[Image sequences with shape edits]
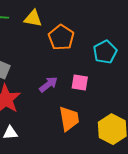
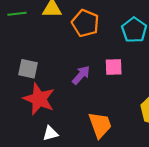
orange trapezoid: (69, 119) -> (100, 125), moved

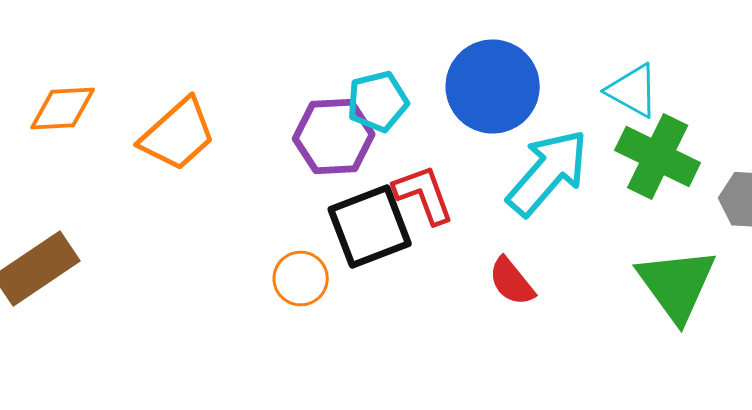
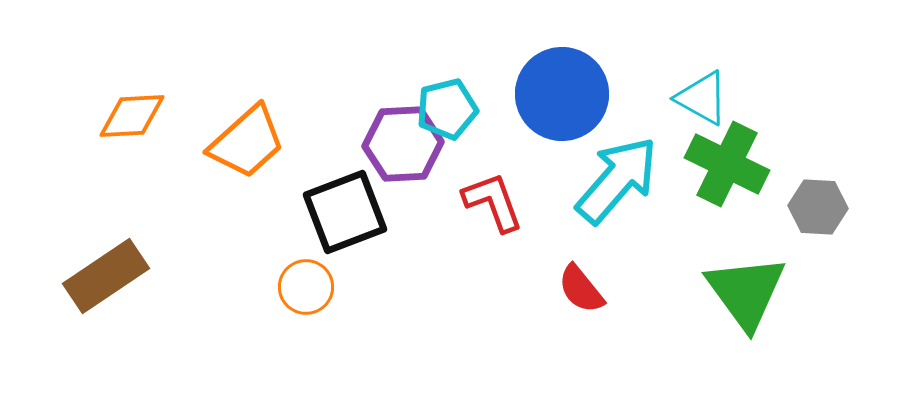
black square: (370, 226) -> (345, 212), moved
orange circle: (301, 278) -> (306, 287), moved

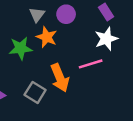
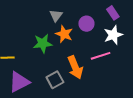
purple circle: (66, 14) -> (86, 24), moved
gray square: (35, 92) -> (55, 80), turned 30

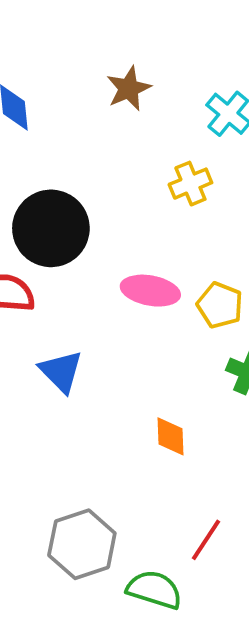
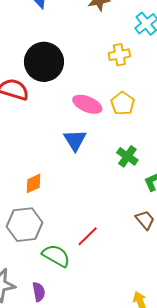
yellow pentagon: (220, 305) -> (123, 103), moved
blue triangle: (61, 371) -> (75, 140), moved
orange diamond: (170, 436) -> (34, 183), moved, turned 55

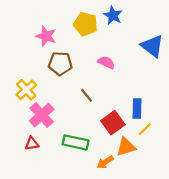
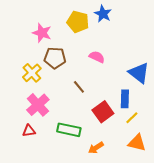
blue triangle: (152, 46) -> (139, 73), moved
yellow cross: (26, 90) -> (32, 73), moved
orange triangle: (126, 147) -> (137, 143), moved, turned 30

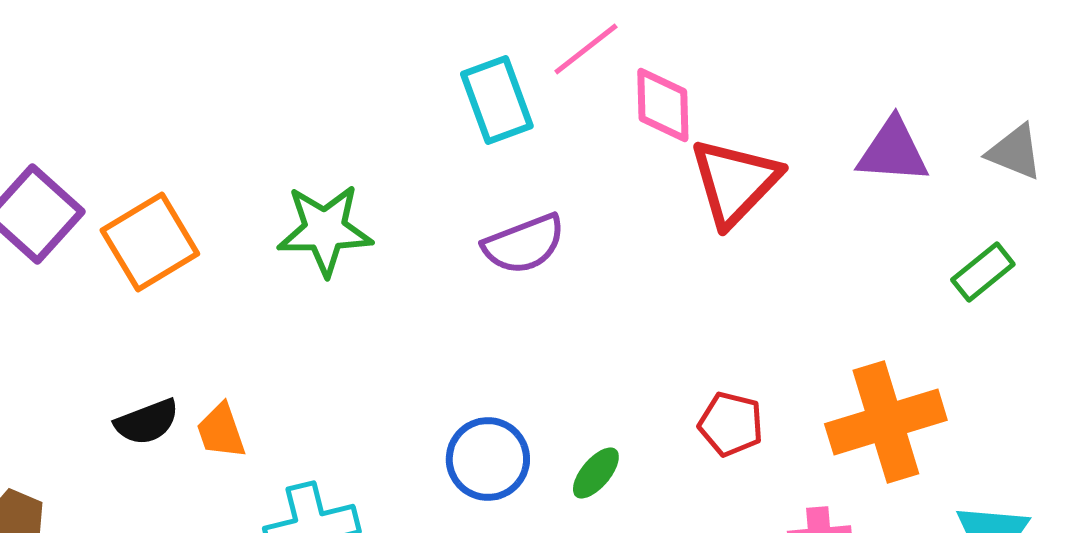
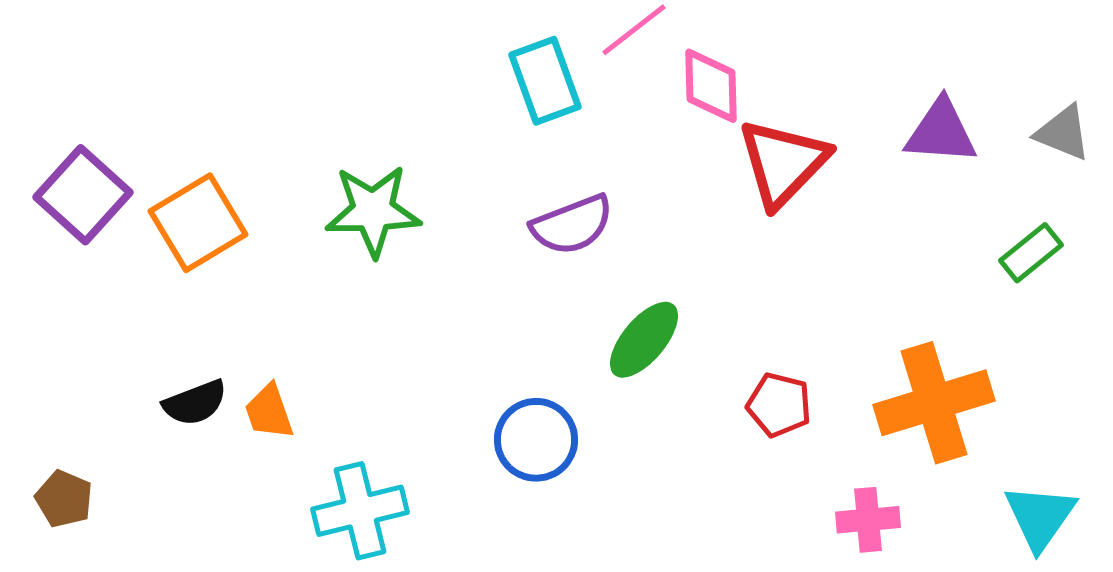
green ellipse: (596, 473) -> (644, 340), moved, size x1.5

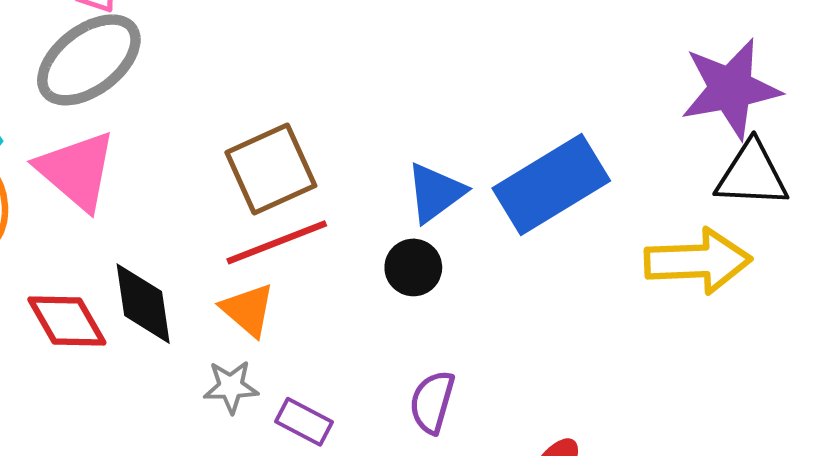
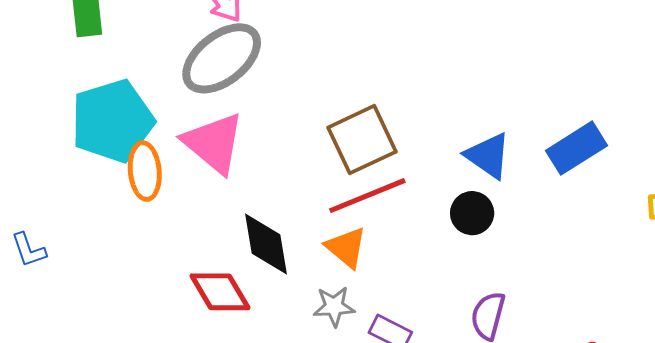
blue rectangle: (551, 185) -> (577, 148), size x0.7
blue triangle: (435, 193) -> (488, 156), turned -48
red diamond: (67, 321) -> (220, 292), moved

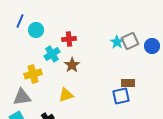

* _PROBLEM DETAILS_
For every line above, produce an exact transcription that omits the images.

* _RESPONSE BELOW_
orange trapezoid: (69, 119) -> (100, 125), moved

black square: (370, 226) -> (345, 212), moved
orange circle: (301, 278) -> (306, 287), moved

purple circle: (66, 14) -> (86, 24), moved
gray square: (35, 92) -> (55, 80), turned 30

yellow pentagon: (220, 305) -> (123, 103), moved
blue triangle: (61, 371) -> (75, 140), moved
orange diamond: (170, 436) -> (34, 183), moved, turned 55

blue triangle: (152, 46) -> (139, 73), moved
yellow cross: (26, 90) -> (32, 73), moved
orange triangle: (126, 147) -> (137, 143), moved, turned 30

green ellipse: (596, 473) -> (644, 340), moved, size x1.5

blue rectangle: (551, 185) -> (577, 148), size x0.7
blue triangle: (435, 193) -> (488, 156), turned -48
red diamond: (67, 321) -> (220, 292), moved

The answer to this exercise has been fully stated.